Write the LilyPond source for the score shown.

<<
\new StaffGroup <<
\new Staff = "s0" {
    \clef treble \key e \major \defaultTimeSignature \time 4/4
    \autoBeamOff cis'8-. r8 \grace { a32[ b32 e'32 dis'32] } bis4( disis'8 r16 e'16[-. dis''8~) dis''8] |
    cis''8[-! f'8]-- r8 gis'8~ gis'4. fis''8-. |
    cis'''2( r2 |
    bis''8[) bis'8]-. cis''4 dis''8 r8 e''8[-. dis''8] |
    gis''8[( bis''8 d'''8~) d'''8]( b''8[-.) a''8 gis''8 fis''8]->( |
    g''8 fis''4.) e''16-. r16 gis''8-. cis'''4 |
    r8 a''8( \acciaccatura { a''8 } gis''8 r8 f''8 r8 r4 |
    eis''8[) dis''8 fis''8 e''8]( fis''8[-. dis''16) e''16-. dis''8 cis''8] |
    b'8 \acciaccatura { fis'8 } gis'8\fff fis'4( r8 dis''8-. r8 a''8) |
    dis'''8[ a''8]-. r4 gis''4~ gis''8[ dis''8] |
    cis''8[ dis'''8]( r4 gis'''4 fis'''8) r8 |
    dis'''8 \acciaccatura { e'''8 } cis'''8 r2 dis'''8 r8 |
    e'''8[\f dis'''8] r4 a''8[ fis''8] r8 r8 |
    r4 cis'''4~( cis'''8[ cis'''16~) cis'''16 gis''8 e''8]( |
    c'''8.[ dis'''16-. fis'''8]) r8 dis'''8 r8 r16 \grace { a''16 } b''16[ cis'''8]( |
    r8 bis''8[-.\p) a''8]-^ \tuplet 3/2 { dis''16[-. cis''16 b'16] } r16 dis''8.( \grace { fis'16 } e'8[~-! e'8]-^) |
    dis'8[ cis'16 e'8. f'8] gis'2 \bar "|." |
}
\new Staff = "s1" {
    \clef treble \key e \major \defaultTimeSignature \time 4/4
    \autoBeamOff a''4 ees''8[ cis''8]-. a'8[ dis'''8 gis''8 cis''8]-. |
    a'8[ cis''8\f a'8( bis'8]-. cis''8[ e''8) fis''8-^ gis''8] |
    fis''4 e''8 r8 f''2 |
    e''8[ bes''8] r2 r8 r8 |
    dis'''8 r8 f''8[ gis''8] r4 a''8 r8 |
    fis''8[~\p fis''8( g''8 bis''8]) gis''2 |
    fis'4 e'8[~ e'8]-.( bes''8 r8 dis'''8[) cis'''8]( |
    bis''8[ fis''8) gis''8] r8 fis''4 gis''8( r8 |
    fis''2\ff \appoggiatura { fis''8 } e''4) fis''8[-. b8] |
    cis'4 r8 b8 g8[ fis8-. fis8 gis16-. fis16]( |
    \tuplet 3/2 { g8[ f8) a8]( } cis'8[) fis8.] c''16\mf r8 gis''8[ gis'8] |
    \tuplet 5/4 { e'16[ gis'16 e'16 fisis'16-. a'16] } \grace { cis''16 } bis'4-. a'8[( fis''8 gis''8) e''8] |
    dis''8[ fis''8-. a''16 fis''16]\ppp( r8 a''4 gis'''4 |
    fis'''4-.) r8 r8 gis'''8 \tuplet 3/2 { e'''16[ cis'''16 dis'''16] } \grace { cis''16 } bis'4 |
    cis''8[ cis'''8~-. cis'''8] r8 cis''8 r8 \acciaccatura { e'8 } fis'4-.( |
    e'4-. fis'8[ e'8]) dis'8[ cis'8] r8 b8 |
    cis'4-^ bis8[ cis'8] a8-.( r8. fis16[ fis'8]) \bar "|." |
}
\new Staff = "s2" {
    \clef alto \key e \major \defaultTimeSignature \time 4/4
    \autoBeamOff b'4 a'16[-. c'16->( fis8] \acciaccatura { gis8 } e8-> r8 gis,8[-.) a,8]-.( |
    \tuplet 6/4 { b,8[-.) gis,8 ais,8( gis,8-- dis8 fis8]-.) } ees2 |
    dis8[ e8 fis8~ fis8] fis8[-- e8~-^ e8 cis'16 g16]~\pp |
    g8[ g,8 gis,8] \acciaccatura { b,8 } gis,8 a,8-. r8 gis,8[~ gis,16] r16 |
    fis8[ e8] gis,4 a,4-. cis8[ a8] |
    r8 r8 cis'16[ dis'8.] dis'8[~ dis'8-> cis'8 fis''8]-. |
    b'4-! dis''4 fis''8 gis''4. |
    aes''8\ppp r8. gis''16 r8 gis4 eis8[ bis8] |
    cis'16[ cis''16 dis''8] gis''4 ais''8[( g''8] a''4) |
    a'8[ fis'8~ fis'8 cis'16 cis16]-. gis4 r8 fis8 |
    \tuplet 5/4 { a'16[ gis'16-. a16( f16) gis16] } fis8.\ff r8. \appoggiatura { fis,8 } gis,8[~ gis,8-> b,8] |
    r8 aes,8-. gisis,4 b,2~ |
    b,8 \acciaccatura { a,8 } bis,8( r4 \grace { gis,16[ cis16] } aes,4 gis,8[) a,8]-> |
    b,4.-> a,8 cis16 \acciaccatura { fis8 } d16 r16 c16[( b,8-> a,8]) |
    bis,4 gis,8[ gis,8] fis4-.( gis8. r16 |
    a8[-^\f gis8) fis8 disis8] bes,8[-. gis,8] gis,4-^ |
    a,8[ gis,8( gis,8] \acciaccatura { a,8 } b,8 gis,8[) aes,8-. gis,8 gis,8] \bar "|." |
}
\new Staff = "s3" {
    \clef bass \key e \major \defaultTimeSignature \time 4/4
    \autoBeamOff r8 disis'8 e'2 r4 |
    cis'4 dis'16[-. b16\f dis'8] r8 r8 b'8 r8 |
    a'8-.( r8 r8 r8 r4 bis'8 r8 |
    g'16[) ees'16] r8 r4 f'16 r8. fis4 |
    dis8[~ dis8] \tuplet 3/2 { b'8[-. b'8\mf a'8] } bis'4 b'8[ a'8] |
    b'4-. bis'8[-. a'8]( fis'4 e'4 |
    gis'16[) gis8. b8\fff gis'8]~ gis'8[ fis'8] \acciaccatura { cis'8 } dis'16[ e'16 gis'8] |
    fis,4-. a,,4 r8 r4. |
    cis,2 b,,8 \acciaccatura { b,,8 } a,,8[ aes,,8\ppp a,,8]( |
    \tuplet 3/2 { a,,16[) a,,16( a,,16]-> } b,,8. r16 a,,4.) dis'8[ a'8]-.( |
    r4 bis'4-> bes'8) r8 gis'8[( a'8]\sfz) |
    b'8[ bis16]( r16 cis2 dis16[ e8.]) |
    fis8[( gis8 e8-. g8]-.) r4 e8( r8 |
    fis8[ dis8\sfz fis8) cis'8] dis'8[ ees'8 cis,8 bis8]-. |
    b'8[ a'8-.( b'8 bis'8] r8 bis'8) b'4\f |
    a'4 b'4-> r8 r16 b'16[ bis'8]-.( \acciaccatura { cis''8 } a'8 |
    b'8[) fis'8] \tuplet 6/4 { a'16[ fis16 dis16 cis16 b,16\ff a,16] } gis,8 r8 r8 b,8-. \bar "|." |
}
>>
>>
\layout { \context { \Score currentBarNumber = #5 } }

• WORK TO DO:
Count how many lines in the data above contain the string "grace", and reply with that number alone.

• FINISHED ANSWER:
6